• _Work instruction_:
An exact reproduction of all the entries is the expected answer.

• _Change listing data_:
════════════════════
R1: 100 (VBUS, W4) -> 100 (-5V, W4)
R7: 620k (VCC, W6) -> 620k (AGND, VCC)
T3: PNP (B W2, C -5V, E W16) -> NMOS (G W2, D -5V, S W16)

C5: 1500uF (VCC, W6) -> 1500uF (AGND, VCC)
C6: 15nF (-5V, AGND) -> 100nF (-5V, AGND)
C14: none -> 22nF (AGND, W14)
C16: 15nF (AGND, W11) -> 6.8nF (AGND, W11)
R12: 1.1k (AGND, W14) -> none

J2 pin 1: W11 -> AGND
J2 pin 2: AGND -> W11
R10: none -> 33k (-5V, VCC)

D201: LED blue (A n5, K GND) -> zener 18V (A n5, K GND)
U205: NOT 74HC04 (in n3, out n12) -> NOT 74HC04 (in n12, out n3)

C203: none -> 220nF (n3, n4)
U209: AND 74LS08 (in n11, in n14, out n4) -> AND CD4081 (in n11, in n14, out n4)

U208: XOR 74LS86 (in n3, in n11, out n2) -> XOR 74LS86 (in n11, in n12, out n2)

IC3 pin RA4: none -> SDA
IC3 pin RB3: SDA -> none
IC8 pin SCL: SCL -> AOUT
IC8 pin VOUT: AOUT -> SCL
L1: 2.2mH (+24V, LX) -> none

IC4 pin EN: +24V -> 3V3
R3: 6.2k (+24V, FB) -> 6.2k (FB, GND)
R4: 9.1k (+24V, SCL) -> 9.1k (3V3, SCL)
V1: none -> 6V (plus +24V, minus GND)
════════════════════
• _Answer box_:
R1: 100 (VBUS, W4) -> 100 (-5V, W4)
R7: 620k (VCC, W6) -> 620k (AGND, VCC)
T3: PNP (B W2, C -5V, E W16) -> NMOS (G W2, D -5V, S W16)

C5: 1500uF (VCC, W6) -> 1500uF (AGND, VCC)
C6: 15nF (-5V, AGND) -> 100nF (-5V, AGND)
C14: none -> 22nF (AGND, W14)
C16: 15nF (AGND, W11) -> 6.8nF (AGND, W11)
R12: 1.1k (AGND, W14) -> none

J2 pin 1: W11 -> AGND
J2 pin 2: AGND -> W11
R10: none -> 33k (-5V, VCC)

D201: LED blue (A n5, K GND) -> zener 18V (A n5, K GND)
U205: NOT 74HC04 (in n3, out n12) -> NOT 74HC04 (in n12, out n3)

C203: none -> 220nF (n3, n4)
U209: AND 74LS08 (in n11, in n14, out n4) -> AND CD4081 (in n11, in n14, out n4)

U208: XOR 74LS86 (in n3, in n11, out n2) -> XOR 74LS86 (in n11, in n12, out n2)

IC3 pin RA4: none -> SDA
IC3 pin RB3: SDA -> none
IC8 pin SCL: SCL -> AOUT
IC8 pin VOUT: AOUT -> SCL
L1: 2.2mH (+24V, LX) -> none

IC4 pin EN: +24V -> 3V3
R3: 6.2k (+24V, FB) -> 6.2k (FB, GND)
R4: 9.1k (+24V, SCL) -> 9.1k (3V3, SCL)
V1: none -> 6V (plus +24V, minus GND)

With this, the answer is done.